**Instructions for the task**
Using the listing below, copy exactly the lines from the one containing "(542, 410) = (584, 438): grey" to the one containing "(365, 118) = (378, 147): turquoise", both lines included, and no others.

**Records for this exercise**
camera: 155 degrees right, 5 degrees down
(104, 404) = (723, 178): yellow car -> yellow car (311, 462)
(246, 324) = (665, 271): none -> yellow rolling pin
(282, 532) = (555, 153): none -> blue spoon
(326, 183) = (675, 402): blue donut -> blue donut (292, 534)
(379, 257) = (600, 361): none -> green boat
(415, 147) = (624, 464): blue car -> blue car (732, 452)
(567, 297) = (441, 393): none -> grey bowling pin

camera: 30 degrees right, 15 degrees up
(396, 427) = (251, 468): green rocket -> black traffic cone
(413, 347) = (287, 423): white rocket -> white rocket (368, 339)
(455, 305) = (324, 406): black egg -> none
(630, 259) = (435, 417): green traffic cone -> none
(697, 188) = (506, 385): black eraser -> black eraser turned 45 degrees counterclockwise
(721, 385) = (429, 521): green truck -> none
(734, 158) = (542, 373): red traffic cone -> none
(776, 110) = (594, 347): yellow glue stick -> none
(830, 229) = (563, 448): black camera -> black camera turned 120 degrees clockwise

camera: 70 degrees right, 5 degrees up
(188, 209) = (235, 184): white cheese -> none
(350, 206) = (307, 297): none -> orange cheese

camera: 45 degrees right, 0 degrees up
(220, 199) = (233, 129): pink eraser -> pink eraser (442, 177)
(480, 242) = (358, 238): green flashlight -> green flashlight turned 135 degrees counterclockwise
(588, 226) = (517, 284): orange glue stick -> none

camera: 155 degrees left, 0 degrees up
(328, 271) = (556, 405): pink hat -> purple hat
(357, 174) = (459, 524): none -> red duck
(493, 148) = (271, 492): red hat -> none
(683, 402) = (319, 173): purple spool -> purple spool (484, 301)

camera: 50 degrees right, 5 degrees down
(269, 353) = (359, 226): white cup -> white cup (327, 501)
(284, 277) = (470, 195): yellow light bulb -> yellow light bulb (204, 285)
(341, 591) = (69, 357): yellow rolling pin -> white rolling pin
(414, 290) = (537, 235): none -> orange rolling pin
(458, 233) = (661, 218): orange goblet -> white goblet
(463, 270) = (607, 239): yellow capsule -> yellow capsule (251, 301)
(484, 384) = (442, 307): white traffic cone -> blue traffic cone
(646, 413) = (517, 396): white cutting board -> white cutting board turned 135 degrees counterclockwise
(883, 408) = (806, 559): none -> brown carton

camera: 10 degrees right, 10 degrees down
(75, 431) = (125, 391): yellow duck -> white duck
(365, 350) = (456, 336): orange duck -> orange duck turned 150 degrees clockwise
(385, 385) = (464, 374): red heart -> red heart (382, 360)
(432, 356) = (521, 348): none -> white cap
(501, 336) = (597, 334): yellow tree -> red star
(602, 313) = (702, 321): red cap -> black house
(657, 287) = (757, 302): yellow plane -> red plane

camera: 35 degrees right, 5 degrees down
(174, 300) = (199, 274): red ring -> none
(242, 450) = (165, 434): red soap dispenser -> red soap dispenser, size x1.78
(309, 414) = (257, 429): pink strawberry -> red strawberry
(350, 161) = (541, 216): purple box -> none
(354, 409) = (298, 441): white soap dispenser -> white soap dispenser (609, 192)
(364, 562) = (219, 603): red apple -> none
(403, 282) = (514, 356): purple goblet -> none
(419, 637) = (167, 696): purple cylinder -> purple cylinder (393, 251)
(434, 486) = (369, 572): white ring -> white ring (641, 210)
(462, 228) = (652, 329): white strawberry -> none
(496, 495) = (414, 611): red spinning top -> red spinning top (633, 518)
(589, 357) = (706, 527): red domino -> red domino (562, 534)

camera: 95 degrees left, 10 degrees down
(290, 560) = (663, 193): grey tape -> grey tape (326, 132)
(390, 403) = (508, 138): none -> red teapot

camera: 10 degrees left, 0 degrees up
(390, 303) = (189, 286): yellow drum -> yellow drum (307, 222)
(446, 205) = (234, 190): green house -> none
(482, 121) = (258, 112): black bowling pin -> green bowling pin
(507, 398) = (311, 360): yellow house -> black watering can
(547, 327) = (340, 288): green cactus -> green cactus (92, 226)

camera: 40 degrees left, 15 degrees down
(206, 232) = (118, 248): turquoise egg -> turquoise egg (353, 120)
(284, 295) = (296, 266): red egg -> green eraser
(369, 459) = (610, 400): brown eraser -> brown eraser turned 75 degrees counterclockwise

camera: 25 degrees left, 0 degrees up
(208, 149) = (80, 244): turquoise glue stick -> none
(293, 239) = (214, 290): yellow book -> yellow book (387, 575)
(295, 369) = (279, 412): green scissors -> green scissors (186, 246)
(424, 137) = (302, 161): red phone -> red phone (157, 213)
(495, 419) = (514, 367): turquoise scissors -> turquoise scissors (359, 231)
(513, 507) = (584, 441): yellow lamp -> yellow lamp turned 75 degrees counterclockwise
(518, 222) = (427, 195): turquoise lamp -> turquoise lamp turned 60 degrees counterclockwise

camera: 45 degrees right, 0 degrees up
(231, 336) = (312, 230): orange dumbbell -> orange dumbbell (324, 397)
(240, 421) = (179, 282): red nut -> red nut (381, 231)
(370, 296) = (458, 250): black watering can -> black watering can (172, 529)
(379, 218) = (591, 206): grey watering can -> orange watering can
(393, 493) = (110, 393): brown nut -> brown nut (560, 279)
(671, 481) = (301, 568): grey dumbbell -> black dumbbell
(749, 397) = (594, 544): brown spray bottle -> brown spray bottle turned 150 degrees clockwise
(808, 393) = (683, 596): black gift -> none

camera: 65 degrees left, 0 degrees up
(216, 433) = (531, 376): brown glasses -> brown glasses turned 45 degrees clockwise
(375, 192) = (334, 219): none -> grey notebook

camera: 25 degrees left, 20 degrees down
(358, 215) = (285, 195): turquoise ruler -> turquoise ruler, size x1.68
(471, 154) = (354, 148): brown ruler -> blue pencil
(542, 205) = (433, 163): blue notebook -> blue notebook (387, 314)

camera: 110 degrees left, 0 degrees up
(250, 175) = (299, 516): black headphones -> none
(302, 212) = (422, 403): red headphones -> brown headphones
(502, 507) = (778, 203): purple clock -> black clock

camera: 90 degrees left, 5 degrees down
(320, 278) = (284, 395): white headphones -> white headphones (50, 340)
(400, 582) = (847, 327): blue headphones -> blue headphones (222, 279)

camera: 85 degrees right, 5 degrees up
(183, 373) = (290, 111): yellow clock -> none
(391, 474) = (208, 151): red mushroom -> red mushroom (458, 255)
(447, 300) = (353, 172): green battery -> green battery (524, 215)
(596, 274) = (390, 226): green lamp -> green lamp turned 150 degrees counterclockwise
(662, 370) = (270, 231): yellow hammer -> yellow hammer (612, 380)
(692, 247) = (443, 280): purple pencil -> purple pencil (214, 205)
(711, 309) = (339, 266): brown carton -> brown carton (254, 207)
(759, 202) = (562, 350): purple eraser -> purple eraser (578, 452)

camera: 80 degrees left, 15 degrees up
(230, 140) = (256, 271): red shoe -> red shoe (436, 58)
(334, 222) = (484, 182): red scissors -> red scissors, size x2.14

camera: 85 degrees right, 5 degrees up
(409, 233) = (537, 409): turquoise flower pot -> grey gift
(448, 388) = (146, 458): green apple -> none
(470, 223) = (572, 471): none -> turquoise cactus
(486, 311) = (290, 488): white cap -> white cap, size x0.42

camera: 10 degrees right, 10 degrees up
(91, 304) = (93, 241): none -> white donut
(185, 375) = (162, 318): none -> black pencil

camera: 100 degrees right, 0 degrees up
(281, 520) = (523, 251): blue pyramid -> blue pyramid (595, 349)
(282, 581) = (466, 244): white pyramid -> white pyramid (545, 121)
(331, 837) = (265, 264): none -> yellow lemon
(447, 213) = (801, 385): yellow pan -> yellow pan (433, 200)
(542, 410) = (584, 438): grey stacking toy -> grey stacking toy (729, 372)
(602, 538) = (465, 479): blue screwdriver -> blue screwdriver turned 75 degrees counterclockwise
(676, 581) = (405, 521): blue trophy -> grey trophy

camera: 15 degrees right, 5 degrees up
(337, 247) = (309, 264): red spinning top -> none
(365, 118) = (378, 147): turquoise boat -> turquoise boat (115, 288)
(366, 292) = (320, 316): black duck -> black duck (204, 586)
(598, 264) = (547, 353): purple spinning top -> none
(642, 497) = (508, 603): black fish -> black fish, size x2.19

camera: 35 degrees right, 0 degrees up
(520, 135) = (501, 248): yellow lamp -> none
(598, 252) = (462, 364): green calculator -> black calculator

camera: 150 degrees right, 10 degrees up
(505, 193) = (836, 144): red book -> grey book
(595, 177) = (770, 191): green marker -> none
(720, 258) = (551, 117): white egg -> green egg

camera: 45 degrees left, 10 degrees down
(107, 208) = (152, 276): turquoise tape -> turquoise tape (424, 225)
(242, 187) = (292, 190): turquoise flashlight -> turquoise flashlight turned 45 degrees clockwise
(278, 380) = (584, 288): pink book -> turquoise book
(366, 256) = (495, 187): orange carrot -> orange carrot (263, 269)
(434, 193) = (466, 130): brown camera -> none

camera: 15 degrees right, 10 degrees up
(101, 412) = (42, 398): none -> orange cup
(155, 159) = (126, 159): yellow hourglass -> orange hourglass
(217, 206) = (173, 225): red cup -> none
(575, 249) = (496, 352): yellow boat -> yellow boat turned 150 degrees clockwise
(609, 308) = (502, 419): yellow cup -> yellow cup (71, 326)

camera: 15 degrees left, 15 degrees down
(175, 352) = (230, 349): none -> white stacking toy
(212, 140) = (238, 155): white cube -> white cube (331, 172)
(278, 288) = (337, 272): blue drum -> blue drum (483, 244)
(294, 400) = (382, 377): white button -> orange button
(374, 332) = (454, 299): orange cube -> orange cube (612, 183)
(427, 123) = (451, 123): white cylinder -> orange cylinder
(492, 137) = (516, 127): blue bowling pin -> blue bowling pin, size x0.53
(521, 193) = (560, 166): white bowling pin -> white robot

**Exercise answer**
(542, 410) = (584, 438): grey stacking toy -> grey stacking toy (729, 372)
(602, 538) = (465, 479): blue screwdriver -> blue screwdriver turned 75 degrees counterclockwise
(676, 581) = (405, 521): blue trophy -> grey trophy

camera: 15 degrees right, 5 degrees up
(337, 247) = (309, 264): red spinning top -> none
(365, 118) = (378, 147): turquoise boat -> turquoise boat (115, 288)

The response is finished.